(Data Opens)

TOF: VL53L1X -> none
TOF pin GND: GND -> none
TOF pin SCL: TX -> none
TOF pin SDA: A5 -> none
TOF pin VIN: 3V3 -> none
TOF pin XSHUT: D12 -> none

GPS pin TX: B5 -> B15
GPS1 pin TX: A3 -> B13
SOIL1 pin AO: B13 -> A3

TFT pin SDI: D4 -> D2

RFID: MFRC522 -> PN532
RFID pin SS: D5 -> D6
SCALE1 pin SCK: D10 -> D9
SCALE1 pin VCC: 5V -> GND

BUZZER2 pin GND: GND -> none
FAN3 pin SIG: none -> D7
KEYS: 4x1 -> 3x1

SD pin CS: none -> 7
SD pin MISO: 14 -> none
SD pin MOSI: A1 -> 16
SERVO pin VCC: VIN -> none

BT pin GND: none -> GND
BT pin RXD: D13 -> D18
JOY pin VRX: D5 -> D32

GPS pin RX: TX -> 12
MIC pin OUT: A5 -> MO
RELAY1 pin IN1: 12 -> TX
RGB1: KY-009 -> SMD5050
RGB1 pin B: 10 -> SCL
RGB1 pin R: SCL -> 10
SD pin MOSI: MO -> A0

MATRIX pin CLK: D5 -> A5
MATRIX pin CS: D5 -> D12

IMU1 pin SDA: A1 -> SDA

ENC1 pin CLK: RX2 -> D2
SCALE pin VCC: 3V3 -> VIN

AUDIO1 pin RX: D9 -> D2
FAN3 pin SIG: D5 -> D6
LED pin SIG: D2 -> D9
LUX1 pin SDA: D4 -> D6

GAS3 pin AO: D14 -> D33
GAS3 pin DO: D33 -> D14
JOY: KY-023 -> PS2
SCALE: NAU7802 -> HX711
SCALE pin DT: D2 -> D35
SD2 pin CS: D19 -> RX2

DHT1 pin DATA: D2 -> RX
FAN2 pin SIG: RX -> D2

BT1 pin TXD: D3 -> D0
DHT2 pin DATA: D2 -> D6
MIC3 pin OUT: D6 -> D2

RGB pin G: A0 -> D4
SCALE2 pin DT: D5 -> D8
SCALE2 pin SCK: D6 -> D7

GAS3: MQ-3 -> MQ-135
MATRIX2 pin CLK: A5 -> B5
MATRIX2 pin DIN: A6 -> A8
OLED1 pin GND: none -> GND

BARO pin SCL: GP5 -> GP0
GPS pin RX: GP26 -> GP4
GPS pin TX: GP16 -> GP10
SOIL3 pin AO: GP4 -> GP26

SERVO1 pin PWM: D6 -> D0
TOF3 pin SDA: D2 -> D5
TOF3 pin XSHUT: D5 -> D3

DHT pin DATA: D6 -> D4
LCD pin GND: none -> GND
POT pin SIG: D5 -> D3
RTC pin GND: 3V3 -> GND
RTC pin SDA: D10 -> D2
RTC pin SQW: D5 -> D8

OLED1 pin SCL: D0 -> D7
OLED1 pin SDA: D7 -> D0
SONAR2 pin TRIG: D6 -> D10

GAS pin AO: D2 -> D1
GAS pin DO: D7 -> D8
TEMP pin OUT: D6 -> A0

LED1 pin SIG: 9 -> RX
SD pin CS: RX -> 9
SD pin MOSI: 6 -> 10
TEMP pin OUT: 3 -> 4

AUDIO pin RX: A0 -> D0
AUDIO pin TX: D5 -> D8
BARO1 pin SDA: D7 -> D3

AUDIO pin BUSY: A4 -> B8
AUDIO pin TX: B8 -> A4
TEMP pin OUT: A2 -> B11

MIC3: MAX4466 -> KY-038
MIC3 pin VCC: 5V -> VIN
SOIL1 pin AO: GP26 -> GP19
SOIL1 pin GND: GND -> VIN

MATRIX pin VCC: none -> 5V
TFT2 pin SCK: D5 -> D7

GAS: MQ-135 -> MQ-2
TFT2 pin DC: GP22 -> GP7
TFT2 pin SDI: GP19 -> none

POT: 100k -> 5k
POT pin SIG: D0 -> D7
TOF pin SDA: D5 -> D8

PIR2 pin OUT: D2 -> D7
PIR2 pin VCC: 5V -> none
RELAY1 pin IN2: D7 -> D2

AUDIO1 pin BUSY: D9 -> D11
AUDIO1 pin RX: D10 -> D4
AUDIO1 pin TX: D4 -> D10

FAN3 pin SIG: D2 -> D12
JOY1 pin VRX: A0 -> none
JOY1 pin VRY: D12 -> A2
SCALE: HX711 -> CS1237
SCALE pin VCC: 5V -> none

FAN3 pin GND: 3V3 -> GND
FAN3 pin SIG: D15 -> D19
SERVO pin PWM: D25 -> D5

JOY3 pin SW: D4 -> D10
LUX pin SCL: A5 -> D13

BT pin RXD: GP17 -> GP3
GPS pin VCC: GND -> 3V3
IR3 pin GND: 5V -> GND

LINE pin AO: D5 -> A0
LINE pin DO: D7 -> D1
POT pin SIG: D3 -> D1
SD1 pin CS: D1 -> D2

(Data Closes)

Return a word-for-word copy of the lines above from the one holding "GAS3 pin AO: D14 -> D33" through the one holding "SCALE2 pin SCK: D6 -> D7", with both of them included and nothing besides.

GAS3 pin AO: D14 -> D33
GAS3 pin DO: D33 -> D14
JOY: KY-023 -> PS2
SCALE: NAU7802 -> HX711
SCALE pin DT: D2 -> D35
SD2 pin CS: D19 -> RX2

DHT1 pin DATA: D2 -> RX
FAN2 pin SIG: RX -> D2

BT1 pin TXD: D3 -> D0
DHT2 pin DATA: D2 -> D6
MIC3 pin OUT: D6 -> D2

RGB pin G: A0 -> D4
SCALE2 pin DT: D5 -> D8
SCALE2 pin SCK: D6 -> D7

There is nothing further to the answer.